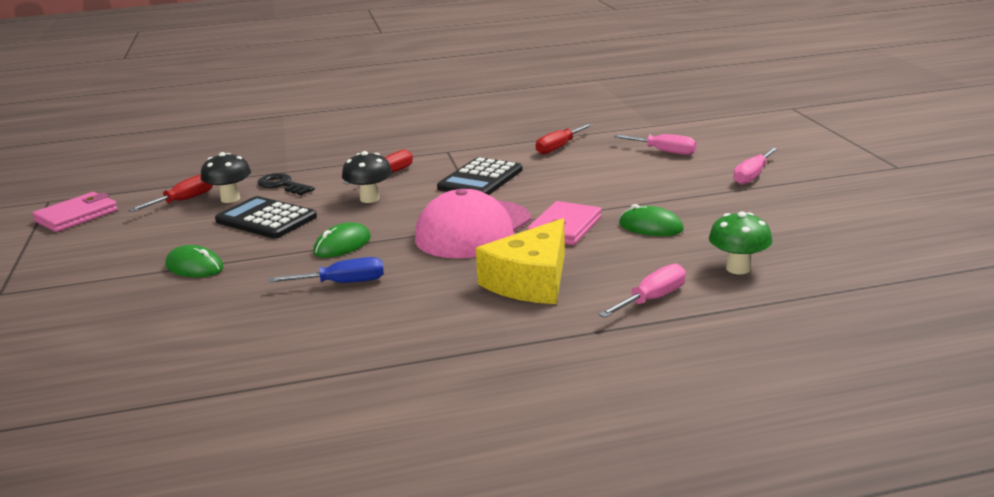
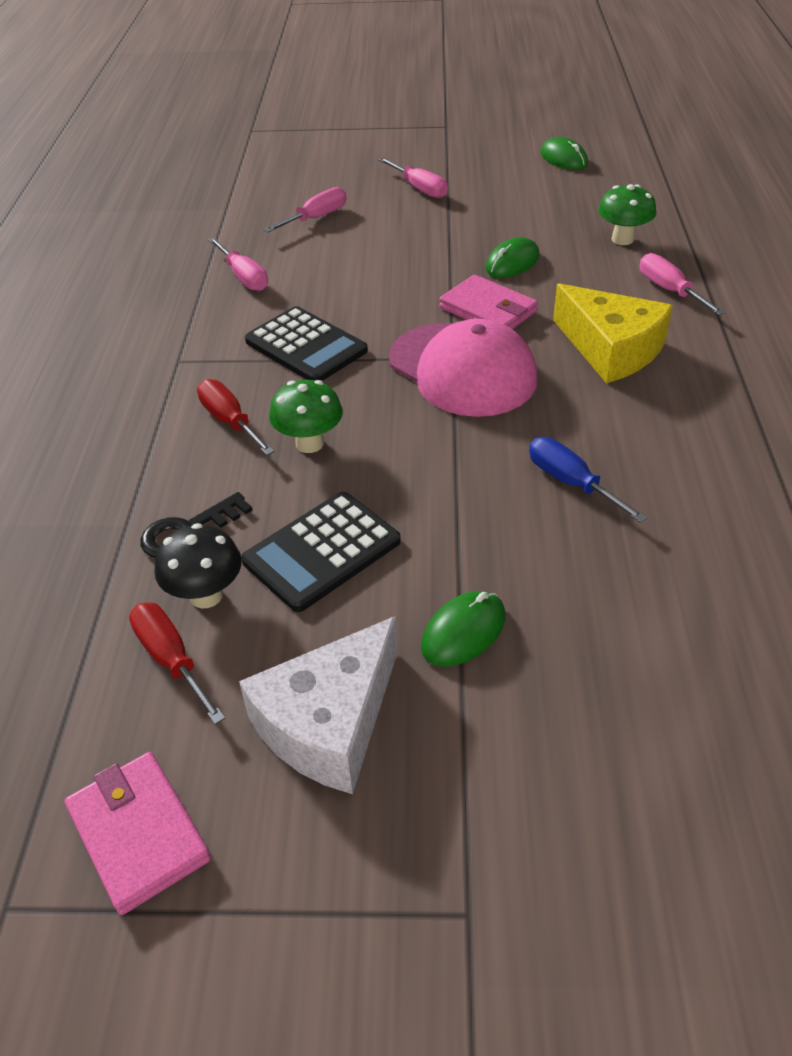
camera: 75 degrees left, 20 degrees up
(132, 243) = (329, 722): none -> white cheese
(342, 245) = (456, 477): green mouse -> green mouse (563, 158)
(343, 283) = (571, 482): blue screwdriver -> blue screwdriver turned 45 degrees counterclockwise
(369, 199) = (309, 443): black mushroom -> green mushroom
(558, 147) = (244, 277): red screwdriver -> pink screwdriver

━━━━━━━━━━━━━━━━━━━━

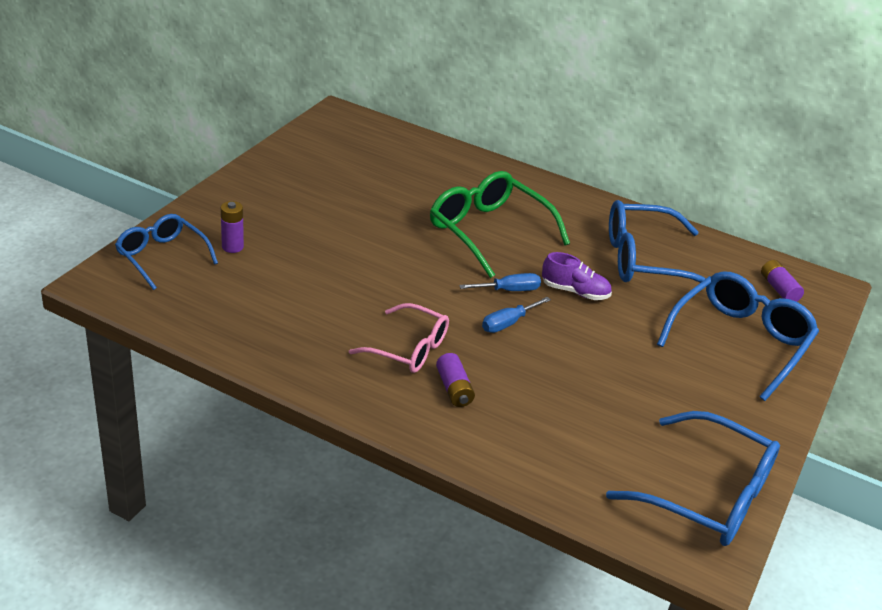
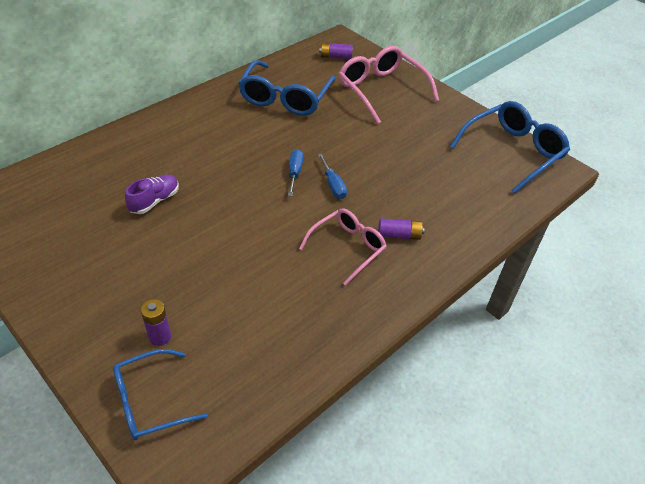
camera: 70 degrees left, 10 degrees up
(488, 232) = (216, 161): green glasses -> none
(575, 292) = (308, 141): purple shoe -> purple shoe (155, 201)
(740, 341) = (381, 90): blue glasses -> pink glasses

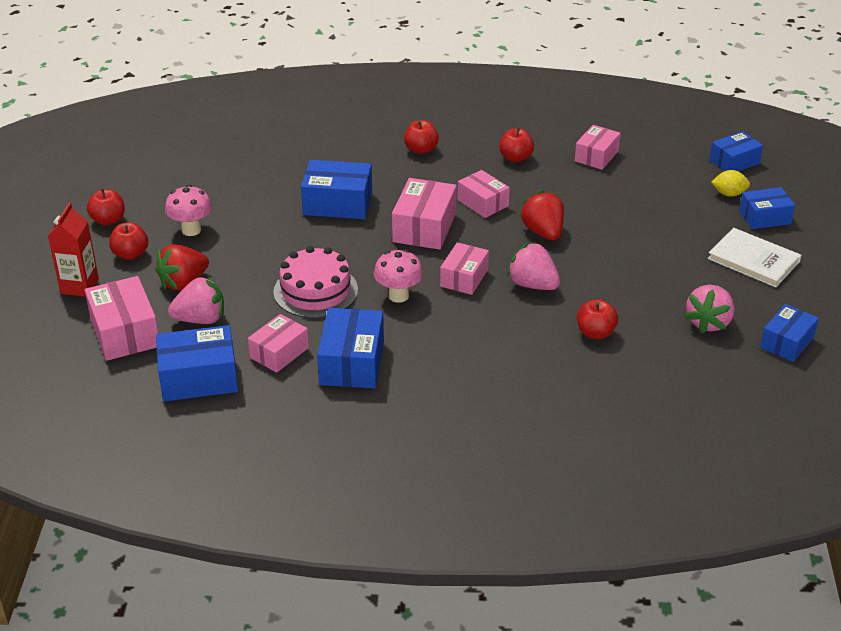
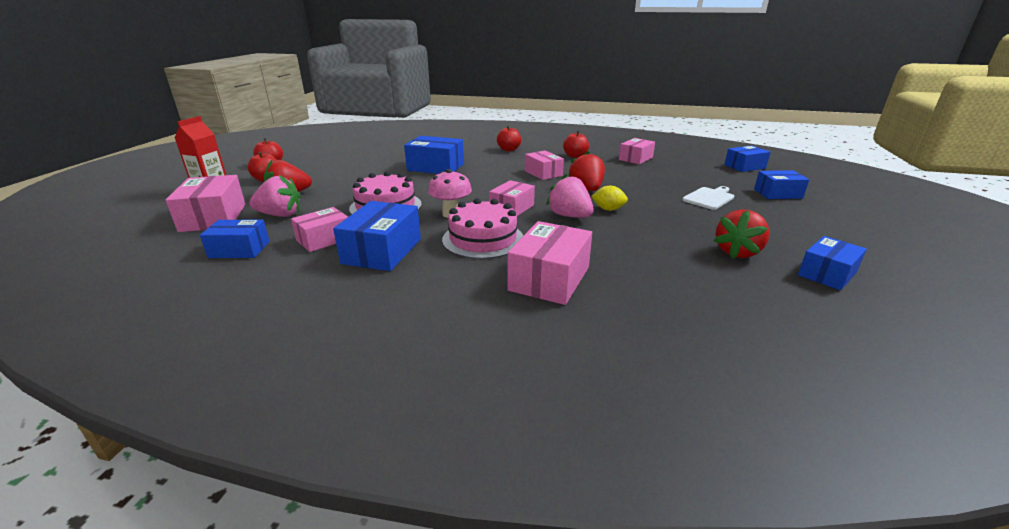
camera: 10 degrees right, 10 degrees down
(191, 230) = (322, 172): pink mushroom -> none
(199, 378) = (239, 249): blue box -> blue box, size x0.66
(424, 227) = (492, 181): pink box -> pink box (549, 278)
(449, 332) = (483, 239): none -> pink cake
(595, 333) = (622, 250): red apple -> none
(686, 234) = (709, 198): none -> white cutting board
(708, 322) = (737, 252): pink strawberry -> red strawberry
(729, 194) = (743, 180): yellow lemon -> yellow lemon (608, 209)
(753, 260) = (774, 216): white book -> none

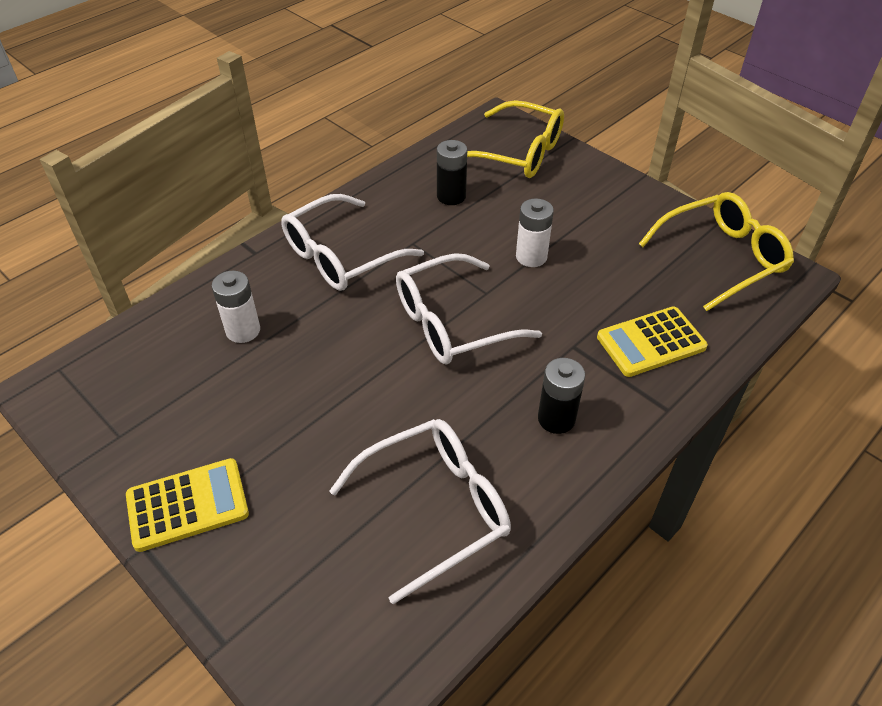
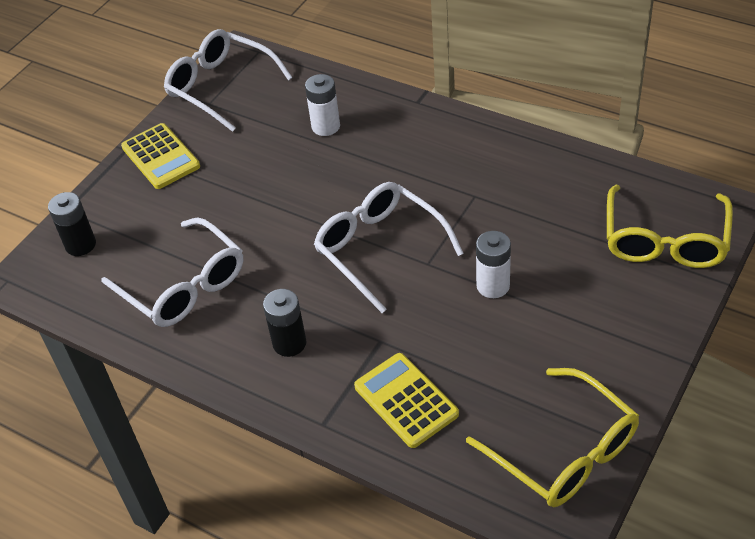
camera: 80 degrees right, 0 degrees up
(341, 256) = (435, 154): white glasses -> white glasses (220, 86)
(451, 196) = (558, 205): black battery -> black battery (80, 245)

━━━━━━━━━━━━━━━━━━━━

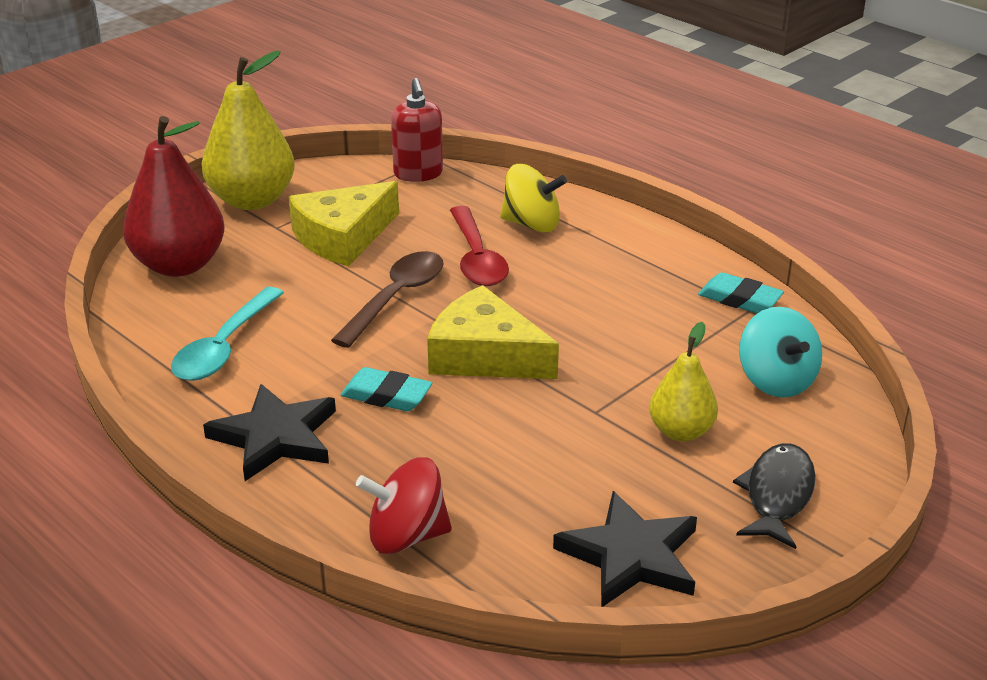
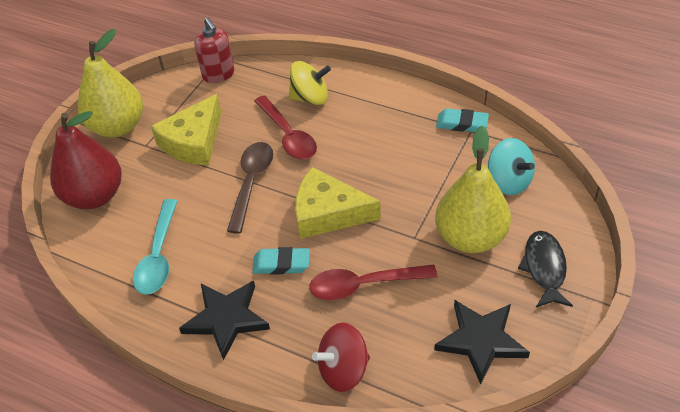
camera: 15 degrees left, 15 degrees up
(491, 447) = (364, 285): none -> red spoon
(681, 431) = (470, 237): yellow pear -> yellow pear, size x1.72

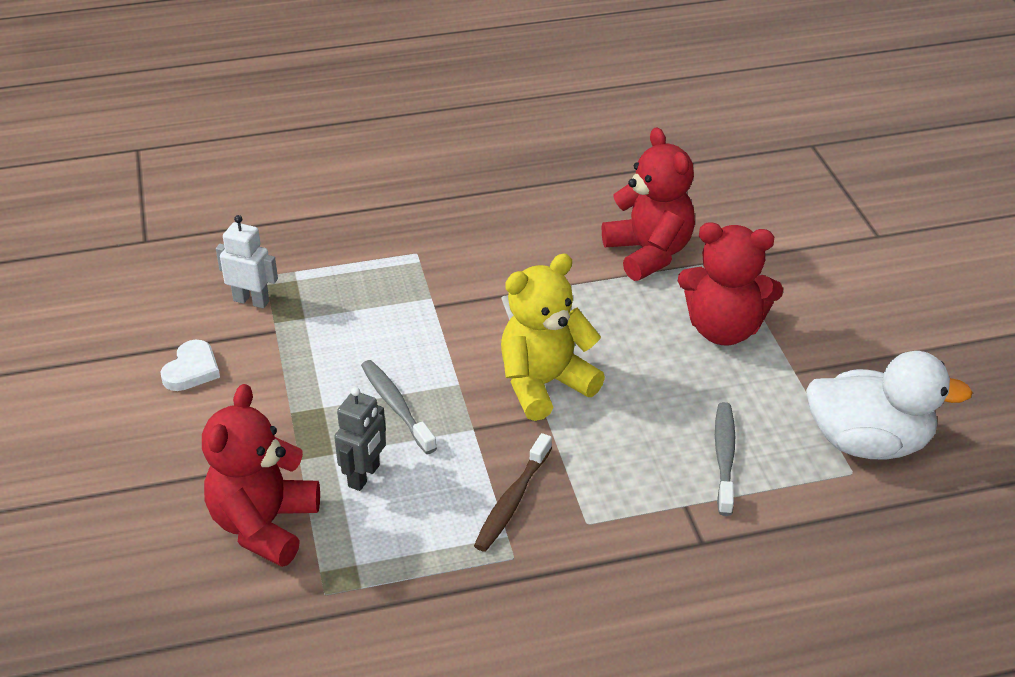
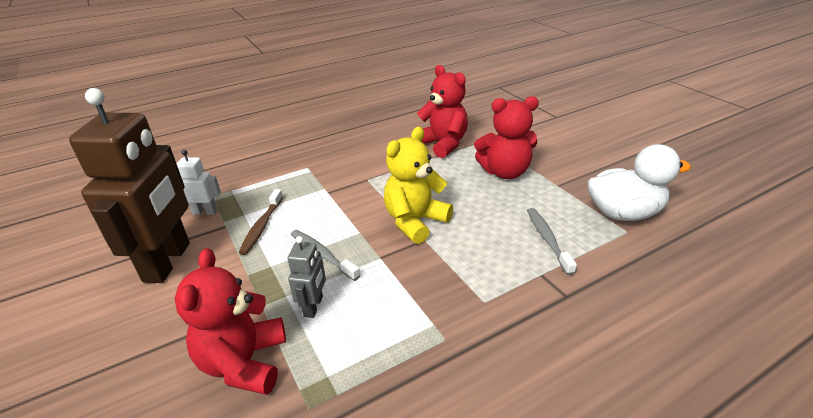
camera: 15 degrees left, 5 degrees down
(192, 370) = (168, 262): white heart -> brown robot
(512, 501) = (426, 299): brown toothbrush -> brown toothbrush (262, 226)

━━━━━━━━━━━━━━━━━━━━

### Work to be completed
Your answer should consist of the lines above between those holding "(424, 227) = (492, 181): pink" and "(451, 196) = (558, 205): black", inclusive, reproduced word for word and without pictures.

### Finished exercise
(424, 227) = (492, 181): pink box -> pink box (549, 278)
(449, 332) = (483, 239): none -> pink cake
(595, 333) = (622, 250): red apple -> none
(686, 234) = (709, 198): none -> white cutting board
(708, 322) = (737, 252): pink strawberry -> red strawberry
(729, 194) = (743, 180): yellow lemon -> yellow lemon (608, 209)
(753, 260) = (774, 216): white book -> none

camera: 80 degrees right, 0 degrees up
(341, 256) = (435, 154): white glasses -> white glasses (220, 86)
(451, 196) = (558, 205): black battery -> black battery (80, 245)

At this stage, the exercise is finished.